Dataset items:
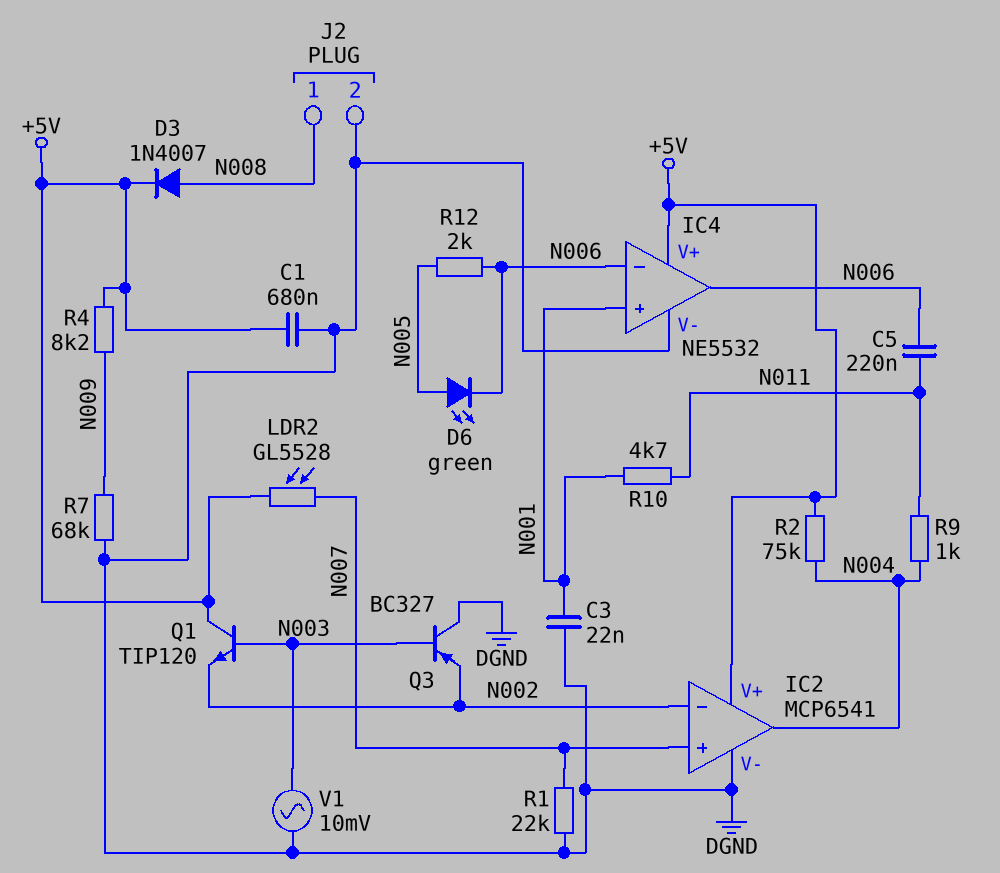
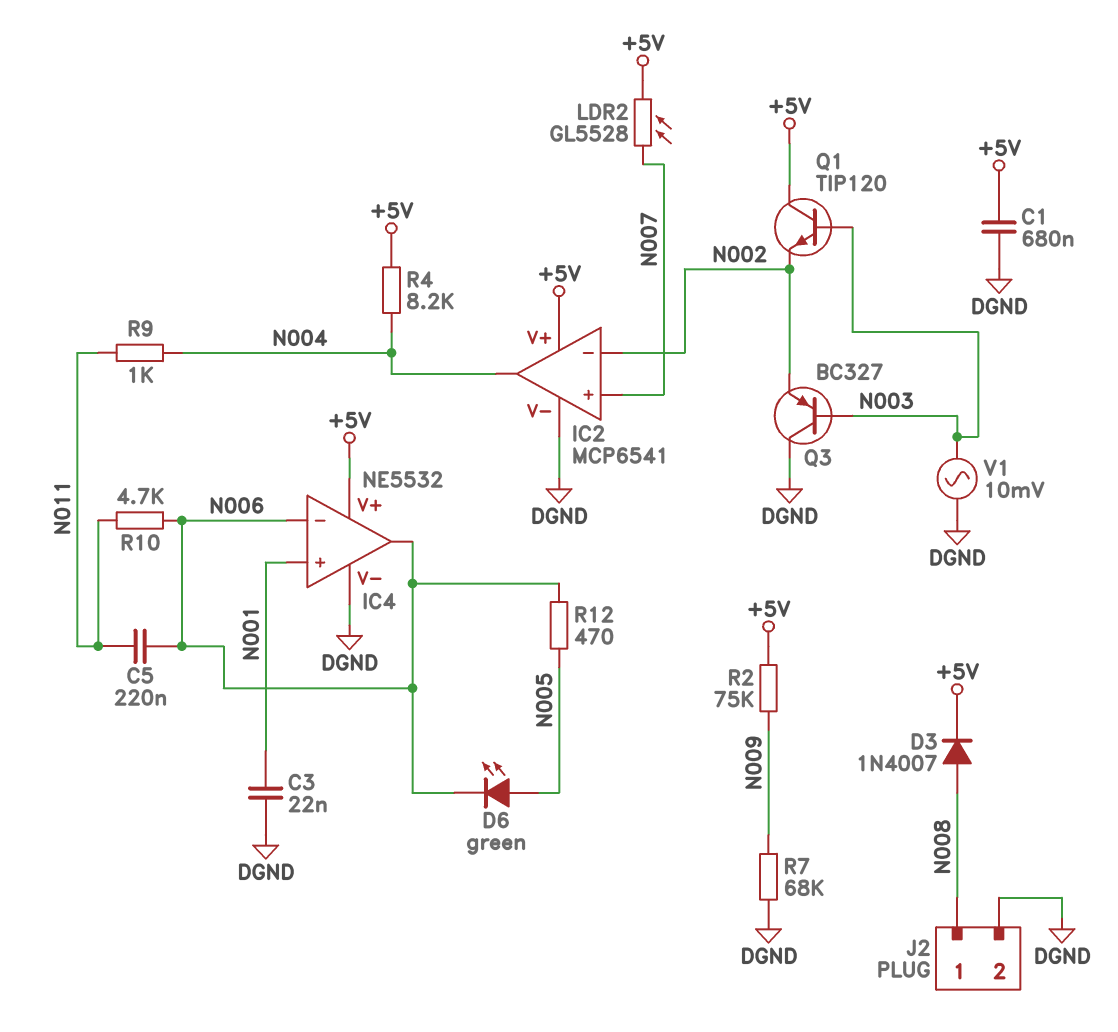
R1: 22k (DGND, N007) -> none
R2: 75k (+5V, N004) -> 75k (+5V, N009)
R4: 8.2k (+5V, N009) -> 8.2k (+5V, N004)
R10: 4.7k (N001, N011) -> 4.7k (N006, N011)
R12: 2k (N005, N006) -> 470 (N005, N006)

Task goal: Starting with the line that contains "R10: 4.7k (N001, N011) -> 4.7k (N006, N011)", return every line through the last one of the records, exactly as written.

Answer area:
R10: 4.7k (N001, N011) -> 4.7k (N006, N011)
R12: 2k (N005, N006) -> 470 (N005, N006)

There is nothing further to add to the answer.